→ Material for this exercise:
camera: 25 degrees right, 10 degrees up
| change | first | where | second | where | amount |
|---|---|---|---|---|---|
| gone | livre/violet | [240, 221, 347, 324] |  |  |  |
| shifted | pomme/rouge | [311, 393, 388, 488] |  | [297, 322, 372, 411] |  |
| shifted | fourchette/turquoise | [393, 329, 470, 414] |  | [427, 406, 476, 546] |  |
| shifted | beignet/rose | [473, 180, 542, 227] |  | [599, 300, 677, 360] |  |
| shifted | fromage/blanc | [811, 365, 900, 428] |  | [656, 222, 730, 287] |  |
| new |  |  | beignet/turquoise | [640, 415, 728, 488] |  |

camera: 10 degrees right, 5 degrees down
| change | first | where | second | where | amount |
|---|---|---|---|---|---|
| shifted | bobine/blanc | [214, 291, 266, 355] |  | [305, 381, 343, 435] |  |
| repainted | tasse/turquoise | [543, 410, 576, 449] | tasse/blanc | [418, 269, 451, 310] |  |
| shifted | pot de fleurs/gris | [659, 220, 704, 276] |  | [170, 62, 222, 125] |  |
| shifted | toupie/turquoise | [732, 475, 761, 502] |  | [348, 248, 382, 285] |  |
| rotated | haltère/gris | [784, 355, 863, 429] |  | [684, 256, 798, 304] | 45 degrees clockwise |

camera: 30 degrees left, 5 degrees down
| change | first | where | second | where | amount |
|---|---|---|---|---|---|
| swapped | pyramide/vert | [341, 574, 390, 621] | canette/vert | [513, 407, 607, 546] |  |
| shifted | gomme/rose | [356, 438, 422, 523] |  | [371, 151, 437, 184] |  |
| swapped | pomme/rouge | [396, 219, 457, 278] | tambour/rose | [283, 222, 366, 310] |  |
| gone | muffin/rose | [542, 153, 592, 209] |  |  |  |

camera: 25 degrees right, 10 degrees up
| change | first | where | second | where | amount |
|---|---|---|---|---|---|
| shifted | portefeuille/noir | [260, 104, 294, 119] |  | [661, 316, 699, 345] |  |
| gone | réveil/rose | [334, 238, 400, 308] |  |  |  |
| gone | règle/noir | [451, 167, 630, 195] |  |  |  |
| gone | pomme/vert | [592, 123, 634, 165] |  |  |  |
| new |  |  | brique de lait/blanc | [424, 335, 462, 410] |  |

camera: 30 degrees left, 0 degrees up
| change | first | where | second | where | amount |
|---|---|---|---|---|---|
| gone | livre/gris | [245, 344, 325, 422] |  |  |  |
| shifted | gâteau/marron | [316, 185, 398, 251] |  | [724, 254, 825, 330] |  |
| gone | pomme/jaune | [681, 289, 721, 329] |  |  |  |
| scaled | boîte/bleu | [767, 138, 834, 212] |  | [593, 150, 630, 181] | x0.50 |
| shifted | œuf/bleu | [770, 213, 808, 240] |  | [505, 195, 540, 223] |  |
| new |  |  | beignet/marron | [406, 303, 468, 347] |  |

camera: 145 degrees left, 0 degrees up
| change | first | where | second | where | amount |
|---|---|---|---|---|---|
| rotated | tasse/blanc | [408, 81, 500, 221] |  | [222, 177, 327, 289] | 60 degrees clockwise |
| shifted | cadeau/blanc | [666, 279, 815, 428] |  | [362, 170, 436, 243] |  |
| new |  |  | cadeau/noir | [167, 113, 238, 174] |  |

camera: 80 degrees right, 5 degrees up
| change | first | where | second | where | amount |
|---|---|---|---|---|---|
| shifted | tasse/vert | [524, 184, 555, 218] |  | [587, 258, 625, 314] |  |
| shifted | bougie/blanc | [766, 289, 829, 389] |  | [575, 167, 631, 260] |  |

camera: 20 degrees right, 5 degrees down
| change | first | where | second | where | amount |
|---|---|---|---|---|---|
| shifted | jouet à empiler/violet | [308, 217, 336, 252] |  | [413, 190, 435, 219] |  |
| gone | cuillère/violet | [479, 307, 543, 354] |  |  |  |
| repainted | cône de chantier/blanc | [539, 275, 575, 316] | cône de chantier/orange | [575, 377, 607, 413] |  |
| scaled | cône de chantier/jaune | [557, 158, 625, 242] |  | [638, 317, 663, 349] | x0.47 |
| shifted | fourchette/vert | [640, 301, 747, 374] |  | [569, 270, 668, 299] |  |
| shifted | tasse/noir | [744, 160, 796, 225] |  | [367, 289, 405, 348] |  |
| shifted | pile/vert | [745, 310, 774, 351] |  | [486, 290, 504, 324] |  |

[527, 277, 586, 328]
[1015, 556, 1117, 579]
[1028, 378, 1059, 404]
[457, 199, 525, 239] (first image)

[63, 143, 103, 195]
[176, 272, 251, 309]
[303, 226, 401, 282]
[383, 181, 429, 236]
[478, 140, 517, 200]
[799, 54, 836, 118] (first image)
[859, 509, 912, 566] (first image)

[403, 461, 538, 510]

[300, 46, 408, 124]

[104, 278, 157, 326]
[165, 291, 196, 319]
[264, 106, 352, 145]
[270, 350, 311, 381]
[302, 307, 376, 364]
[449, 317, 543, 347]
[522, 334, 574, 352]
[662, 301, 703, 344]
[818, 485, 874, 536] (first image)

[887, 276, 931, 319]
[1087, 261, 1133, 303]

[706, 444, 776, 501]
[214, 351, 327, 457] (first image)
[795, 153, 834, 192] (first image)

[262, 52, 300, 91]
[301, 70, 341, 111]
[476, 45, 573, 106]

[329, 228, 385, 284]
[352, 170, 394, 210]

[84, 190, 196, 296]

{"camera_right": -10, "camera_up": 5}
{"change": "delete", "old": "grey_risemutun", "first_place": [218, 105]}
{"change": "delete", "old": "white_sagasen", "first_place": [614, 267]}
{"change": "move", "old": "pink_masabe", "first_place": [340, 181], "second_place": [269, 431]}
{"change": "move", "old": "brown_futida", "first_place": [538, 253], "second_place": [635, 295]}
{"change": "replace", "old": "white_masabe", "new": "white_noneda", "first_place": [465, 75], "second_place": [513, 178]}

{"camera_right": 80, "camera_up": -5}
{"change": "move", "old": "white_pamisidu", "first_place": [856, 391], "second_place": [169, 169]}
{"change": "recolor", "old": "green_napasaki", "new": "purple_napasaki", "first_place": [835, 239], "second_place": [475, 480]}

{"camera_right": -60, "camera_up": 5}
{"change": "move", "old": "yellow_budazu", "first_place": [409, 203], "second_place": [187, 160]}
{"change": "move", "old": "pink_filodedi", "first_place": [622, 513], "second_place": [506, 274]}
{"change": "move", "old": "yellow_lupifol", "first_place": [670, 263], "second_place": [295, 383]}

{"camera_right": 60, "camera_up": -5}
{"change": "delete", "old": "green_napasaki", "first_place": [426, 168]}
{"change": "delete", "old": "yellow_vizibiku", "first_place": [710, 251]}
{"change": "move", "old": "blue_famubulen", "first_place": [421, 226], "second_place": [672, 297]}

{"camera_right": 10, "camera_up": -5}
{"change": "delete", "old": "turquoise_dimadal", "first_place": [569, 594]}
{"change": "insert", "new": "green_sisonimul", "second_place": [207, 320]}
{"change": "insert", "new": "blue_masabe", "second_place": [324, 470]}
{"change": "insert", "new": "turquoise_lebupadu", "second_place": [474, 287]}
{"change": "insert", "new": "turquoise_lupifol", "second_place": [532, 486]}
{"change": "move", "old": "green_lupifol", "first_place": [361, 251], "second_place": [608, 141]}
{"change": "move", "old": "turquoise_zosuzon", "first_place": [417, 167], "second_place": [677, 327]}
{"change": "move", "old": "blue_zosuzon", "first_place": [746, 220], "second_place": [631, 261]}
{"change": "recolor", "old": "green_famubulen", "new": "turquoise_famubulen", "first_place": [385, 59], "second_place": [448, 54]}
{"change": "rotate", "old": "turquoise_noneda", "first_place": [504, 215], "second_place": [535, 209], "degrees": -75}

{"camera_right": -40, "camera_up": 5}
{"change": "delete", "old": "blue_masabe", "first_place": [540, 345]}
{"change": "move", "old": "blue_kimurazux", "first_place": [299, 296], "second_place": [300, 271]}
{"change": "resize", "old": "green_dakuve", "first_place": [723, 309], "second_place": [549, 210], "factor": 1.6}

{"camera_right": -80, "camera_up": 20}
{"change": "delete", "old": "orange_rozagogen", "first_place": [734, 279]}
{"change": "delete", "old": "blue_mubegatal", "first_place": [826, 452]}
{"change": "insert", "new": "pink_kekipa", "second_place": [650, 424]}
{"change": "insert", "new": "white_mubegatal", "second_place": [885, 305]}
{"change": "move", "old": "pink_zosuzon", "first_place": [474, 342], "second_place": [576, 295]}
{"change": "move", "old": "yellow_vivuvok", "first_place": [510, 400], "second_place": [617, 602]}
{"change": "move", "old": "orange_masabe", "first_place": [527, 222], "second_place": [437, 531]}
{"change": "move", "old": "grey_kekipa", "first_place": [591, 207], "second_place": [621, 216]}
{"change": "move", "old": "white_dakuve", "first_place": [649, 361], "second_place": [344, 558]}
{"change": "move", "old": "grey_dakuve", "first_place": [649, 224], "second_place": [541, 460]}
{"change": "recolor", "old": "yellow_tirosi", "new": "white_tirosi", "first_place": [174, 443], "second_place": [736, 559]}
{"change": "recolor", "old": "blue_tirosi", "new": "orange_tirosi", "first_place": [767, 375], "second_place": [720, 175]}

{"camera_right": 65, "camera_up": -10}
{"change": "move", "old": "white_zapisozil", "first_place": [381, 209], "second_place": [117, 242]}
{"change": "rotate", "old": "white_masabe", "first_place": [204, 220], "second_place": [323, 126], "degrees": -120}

→ Activity:
Using the material above, quote the first line and each line after it, stopping at and including the line that holds "shifted | fromage/blanc".

→ Exercise answer:
camera: 25 degrees right, 10 degrees up
| change | first | where | second | where | amount |
|---|---|---|---|---|---|
| gone | livre/violet | [240, 221, 347, 324] |  |  |  |
| shifted | pomme/rouge | [311, 393, 388, 488] |  | [297, 322, 372, 411] |  |
| shifted | fourchette/turquoise | [393, 329, 470, 414] |  | [427, 406, 476, 546] |  |
| shifted | beignet/rose | [473, 180, 542, 227] |  | [599, 300, 677, 360] |  |
| shifted | fromage/blanc | [811, 365, 900, 428] |  | [656, 222, 730, 287] |  |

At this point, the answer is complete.